→ SUPPLIED RECORDS:
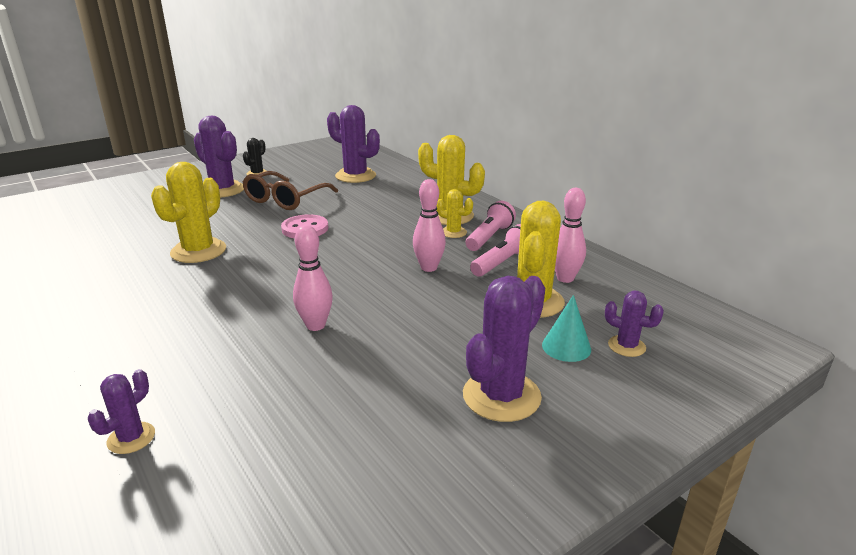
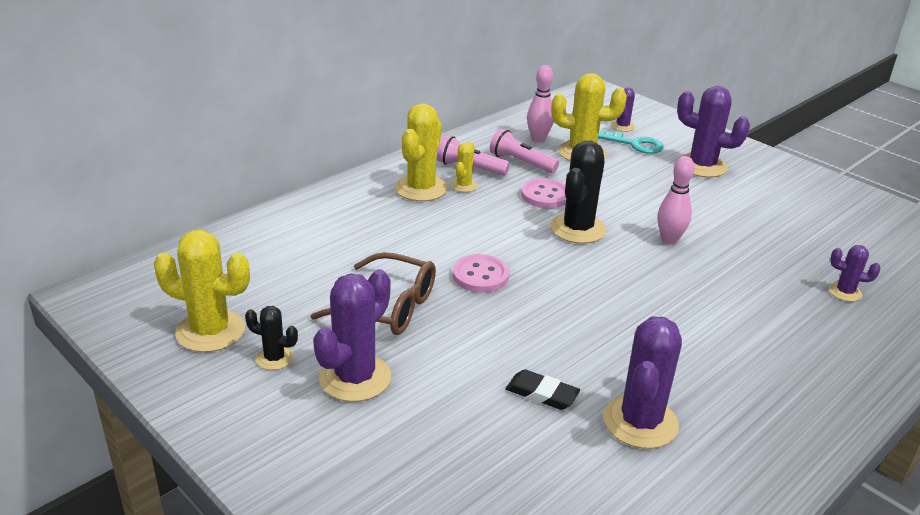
camera: 100 degrees left, 5 degrees up
(155, 237) = (542, 393): none -> black eraser
(198, 251) = (567, 342): yellow cactus -> yellow cactus (210, 331)
(355, 176) = (287, 261): purple cactus -> purple cactus (640, 422)
(358, 276) = (577, 229): none -> black cactus
(429, 268) = (545, 195): pink bowling pin -> pink button
(566, 347) = (635, 144): turquoise cone -> turquoise key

→ INSTRUCTIONS FOR THE TASK: In the answer, please give only the lines from the line containing "(355, 176) = (287, 261): purple" through the final line of the data, copied exactly.

→ RESULT OF THIS EXERCISE:
(355, 176) = (287, 261): purple cactus -> purple cactus (640, 422)
(358, 276) = (577, 229): none -> black cactus
(429, 268) = (545, 195): pink bowling pin -> pink button
(566, 347) = (635, 144): turquoise cone -> turquoise key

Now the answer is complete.